◆ Task statement
Could you please retype the records exactly, minus their pictures?

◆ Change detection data

####################

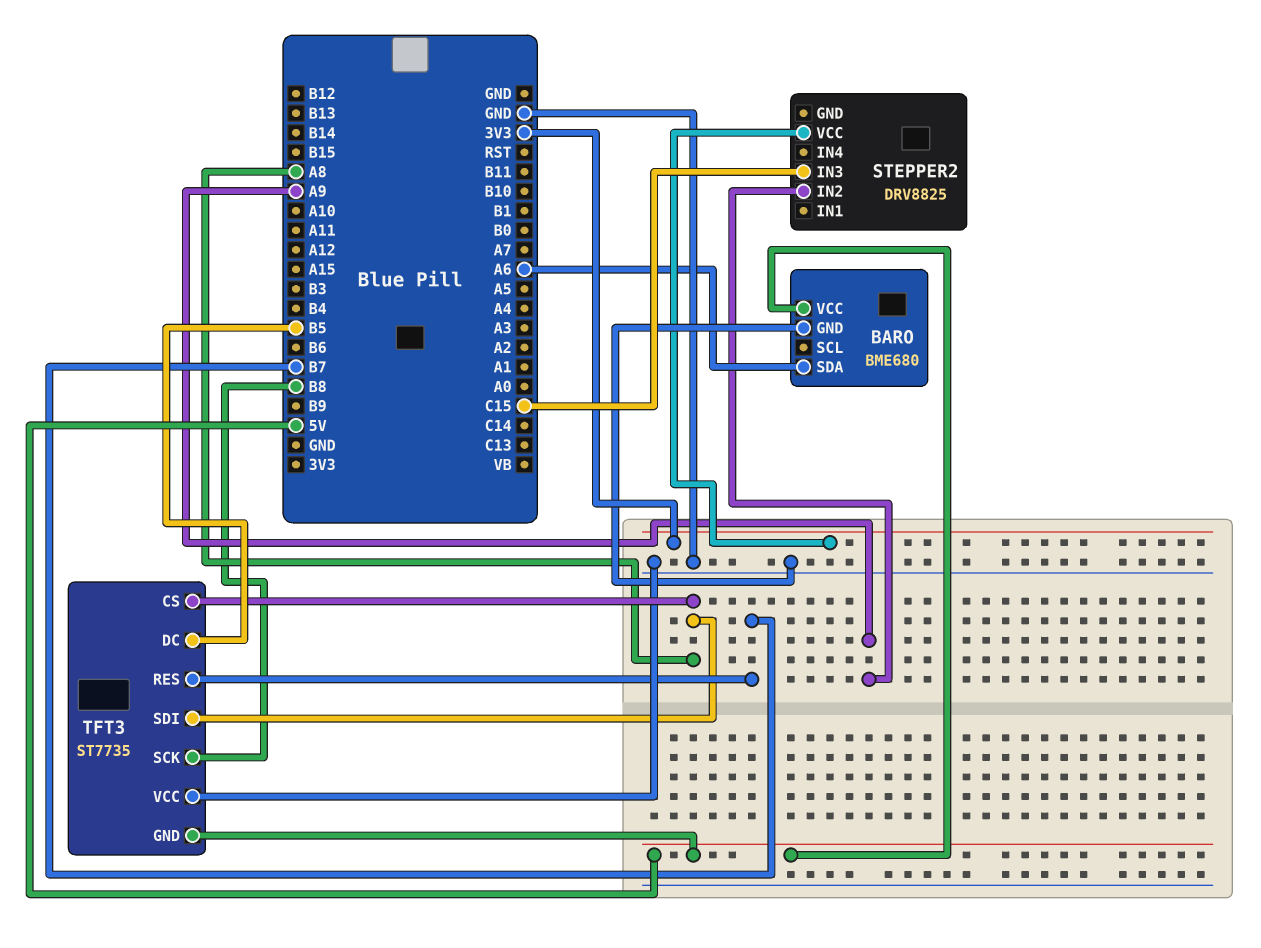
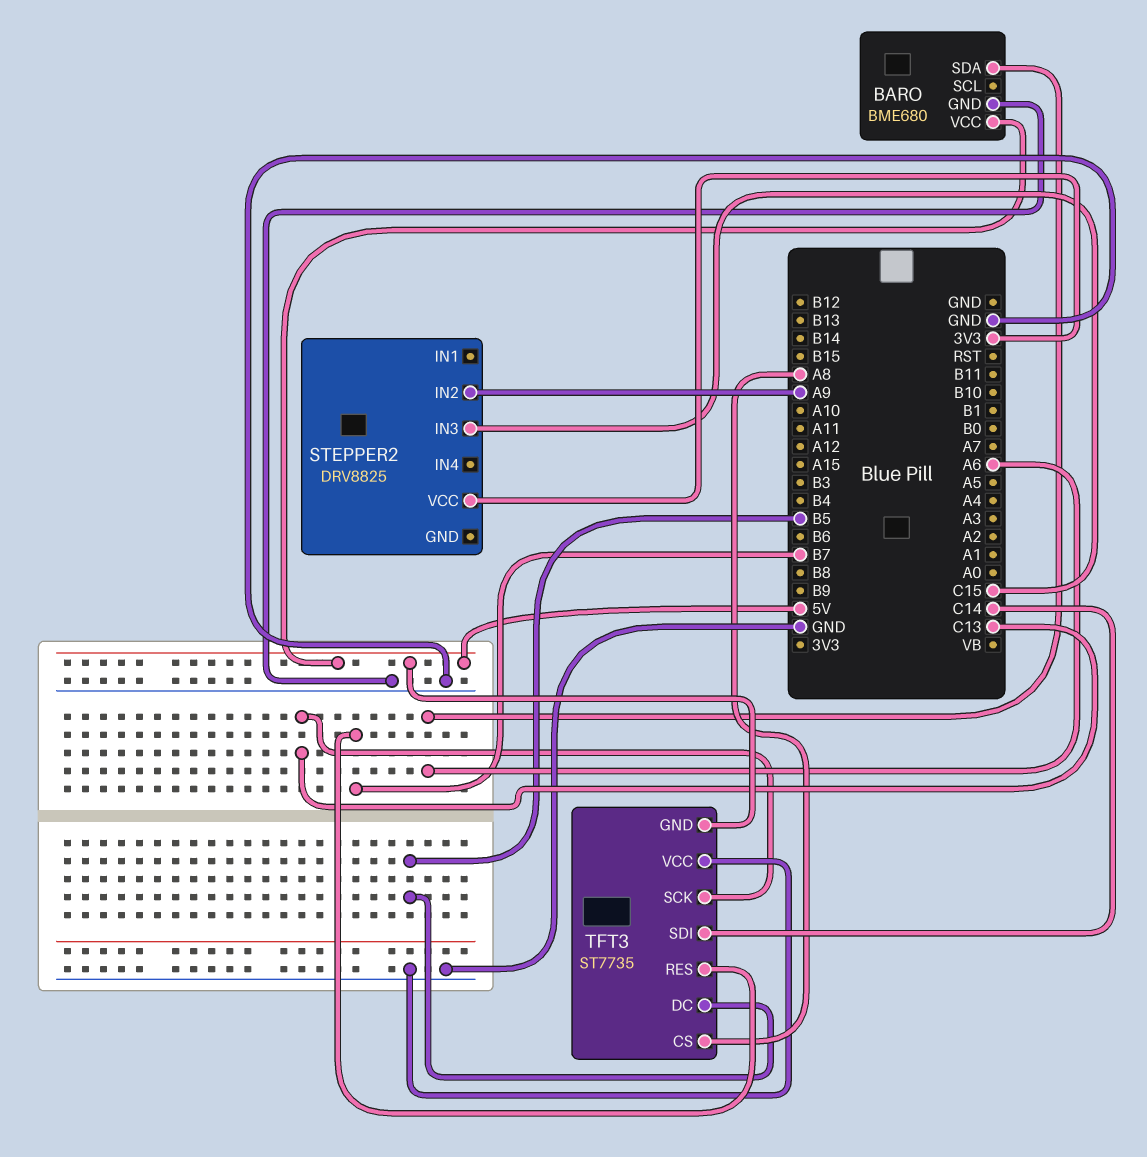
TFT3 pin SCK: B8 -> C13
TFT3 pin SDI: A8 -> C14

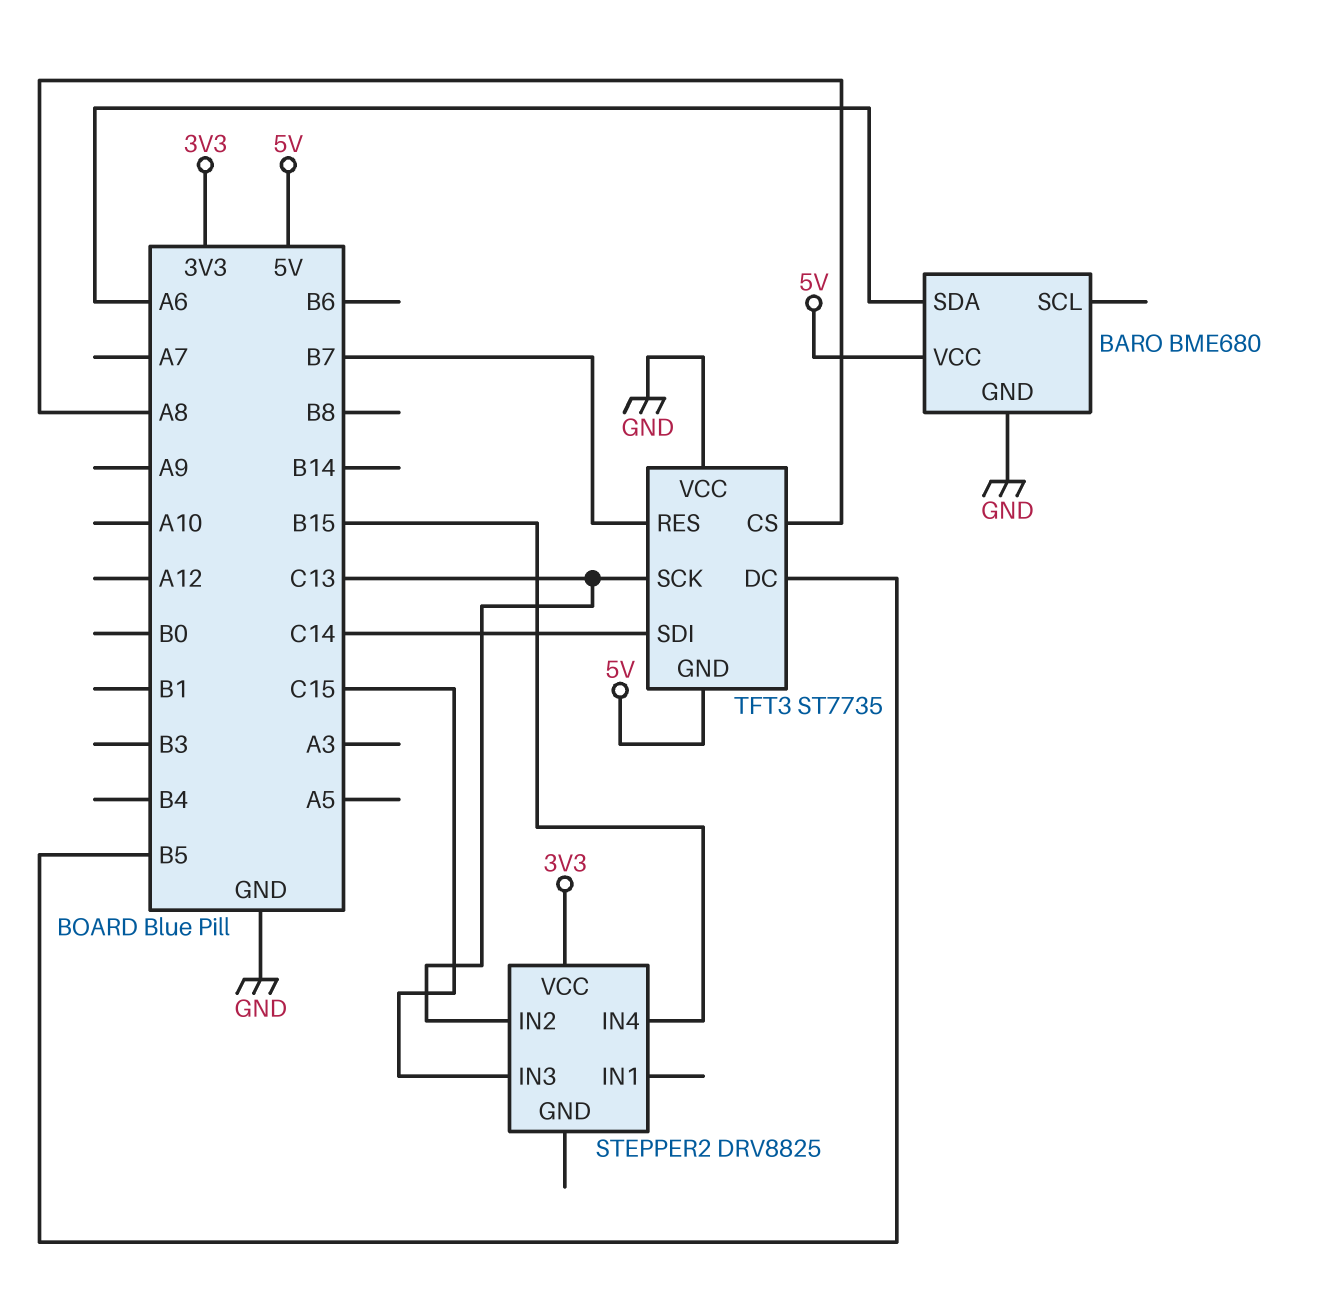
STEPPER2 pin IN2: A9 -> C13
STEPPER2 pin IN4: none -> B15

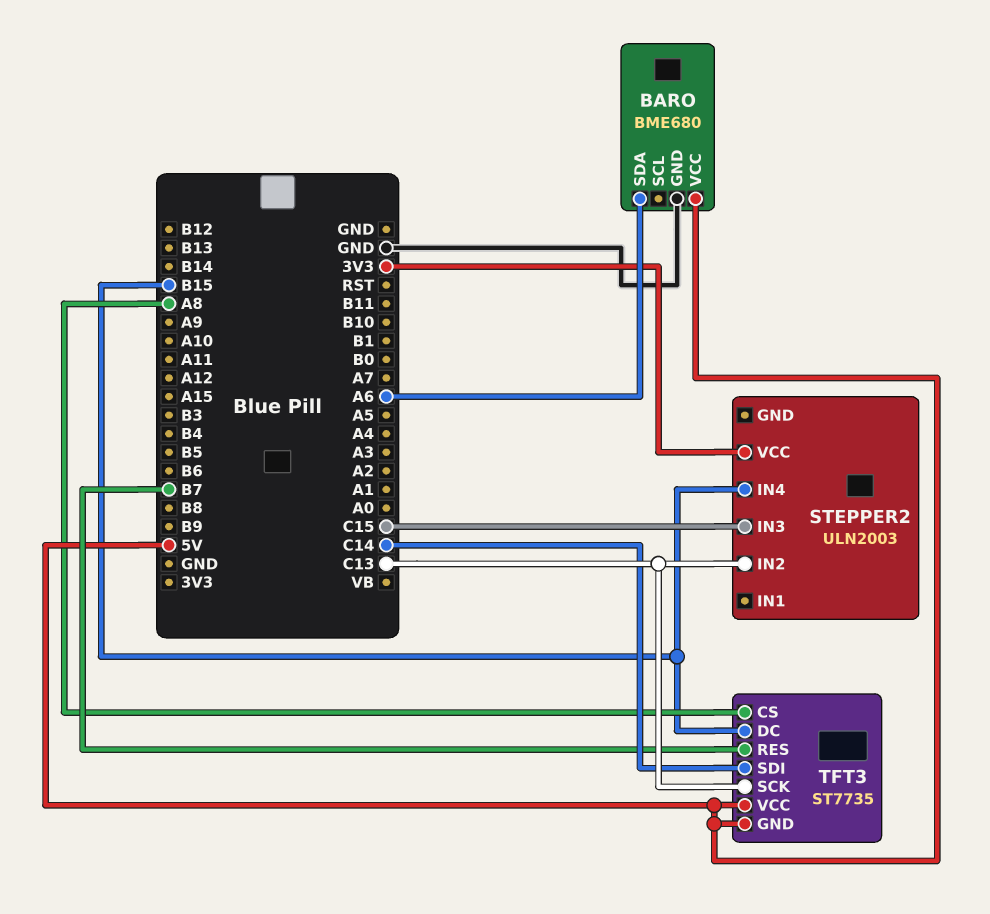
STEPPER2: DRV8825 -> ULN2003
TFT3 pin DC: B5 -> B15
TFT3 pin VCC: GND -> 5V

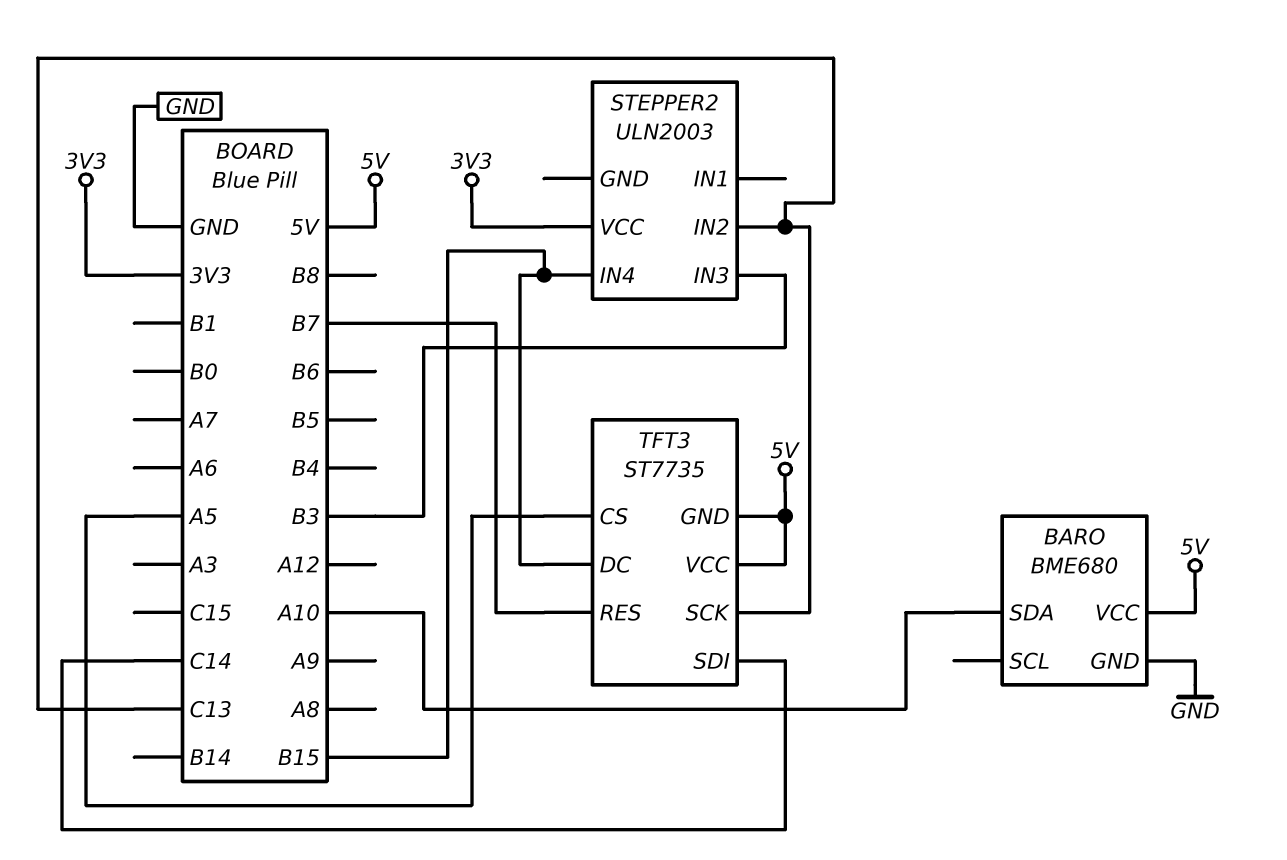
BARO pin SDA: A6 -> A10
STEPPER2 pin IN3: C15 -> B3
TFT3 pin CS: A8 -> A5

####################

◆ Solution for this exercise
TFT3 pin SCK: B8 -> C13
TFT3 pin SDI: A8 -> C14

STEPPER2 pin IN2: A9 -> C13
STEPPER2 pin IN4: none -> B15

STEPPER2: DRV8825 -> ULN2003
TFT3 pin DC: B5 -> B15
TFT3 pin VCC: GND -> 5V

BARO pin SDA: A6 -> A10
STEPPER2 pin IN3: C15 -> B3
TFT3 pin CS: A8 -> A5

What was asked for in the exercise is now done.